**TASK GOAL**
Write out exactly the lines running from the one that contains "(233, 367) = (224, 166): orange" through the end of the material.

**SOURCE INFORMATION**
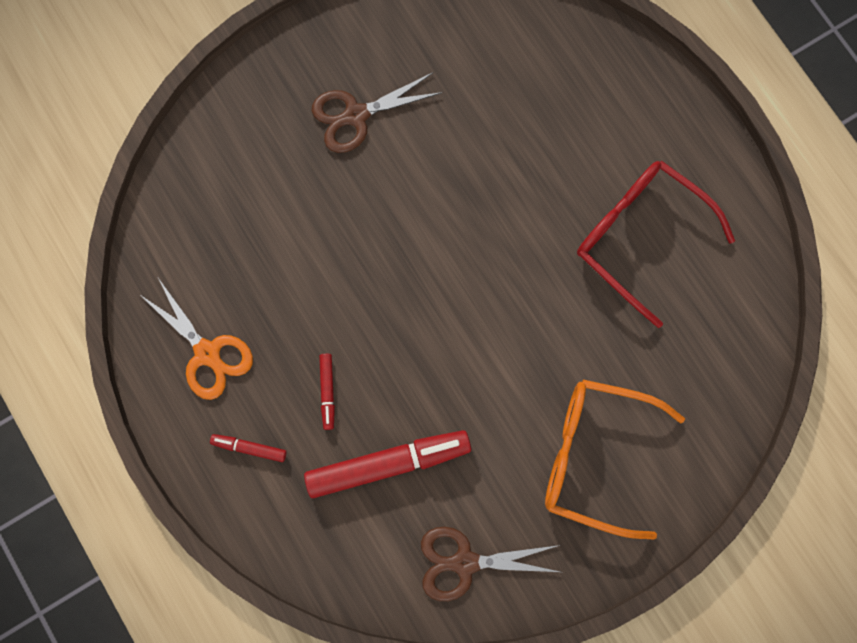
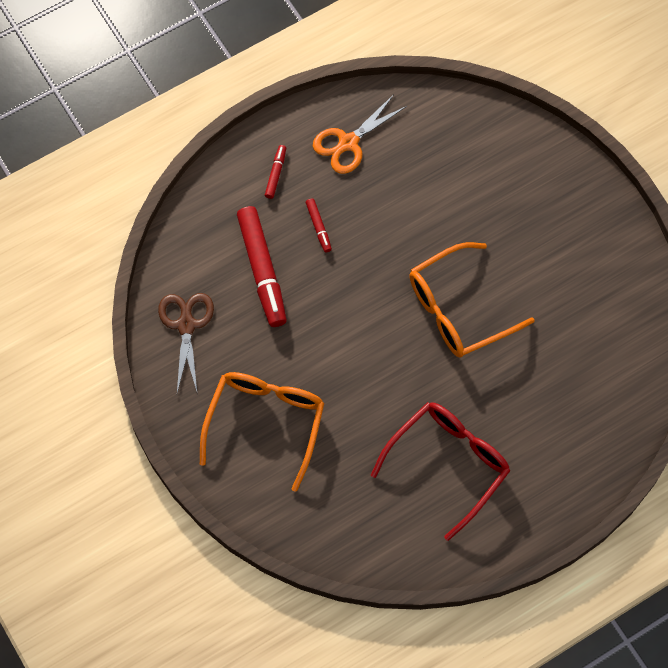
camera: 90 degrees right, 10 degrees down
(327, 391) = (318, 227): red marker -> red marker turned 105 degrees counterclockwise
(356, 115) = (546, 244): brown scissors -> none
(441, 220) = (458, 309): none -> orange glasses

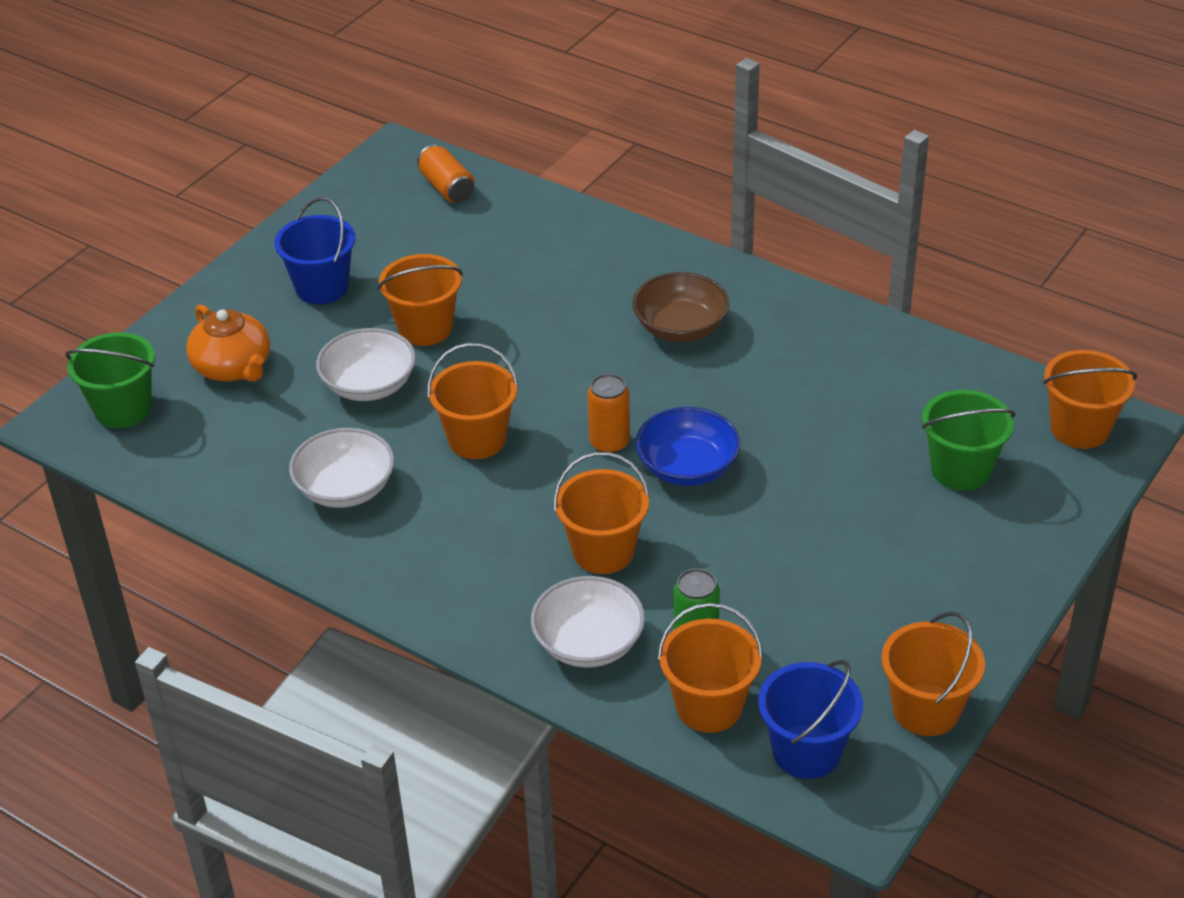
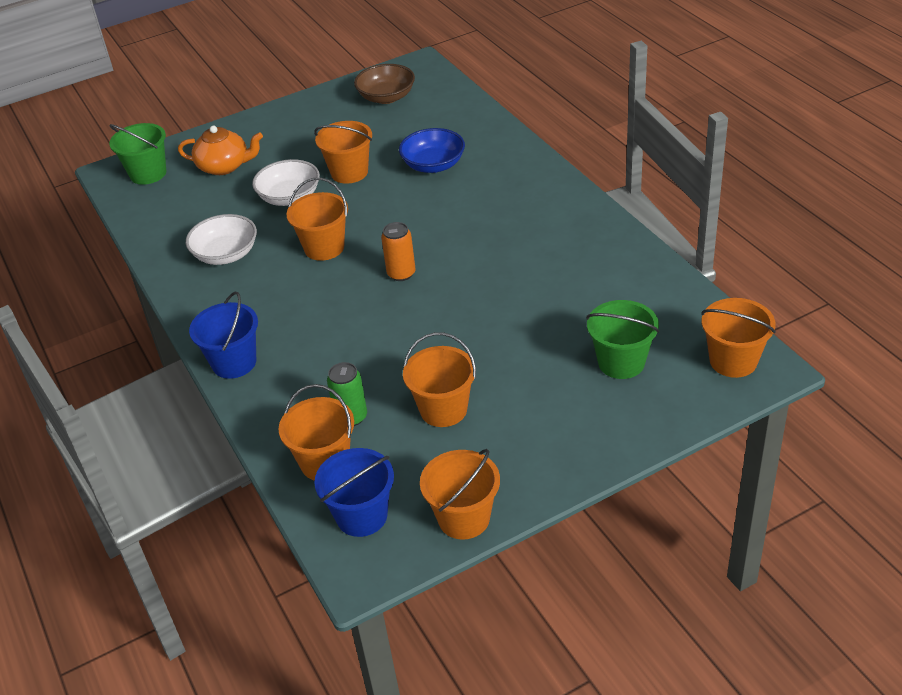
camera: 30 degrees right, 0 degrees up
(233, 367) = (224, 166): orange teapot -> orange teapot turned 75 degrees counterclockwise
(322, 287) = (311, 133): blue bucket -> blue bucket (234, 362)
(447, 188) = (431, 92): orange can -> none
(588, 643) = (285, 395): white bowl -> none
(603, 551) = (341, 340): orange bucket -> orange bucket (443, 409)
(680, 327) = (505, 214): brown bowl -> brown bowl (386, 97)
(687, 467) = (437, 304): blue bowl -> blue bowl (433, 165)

**EXPECTED ANSWER**
(233, 367) = (224, 166): orange teapot -> orange teapot turned 75 degrees counterclockwise
(322, 287) = (311, 133): blue bucket -> blue bucket (234, 362)
(447, 188) = (431, 92): orange can -> none
(588, 643) = (285, 395): white bowl -> none
(603, 551) = (341, 340): orange bucket -> orange bucket (443, 409)
(680, 327) = (505, 214): brown bowl -> brown bowl (386, 97)
(687, 467) = (437, 304): blue bowl -> blue bowl (433, 165)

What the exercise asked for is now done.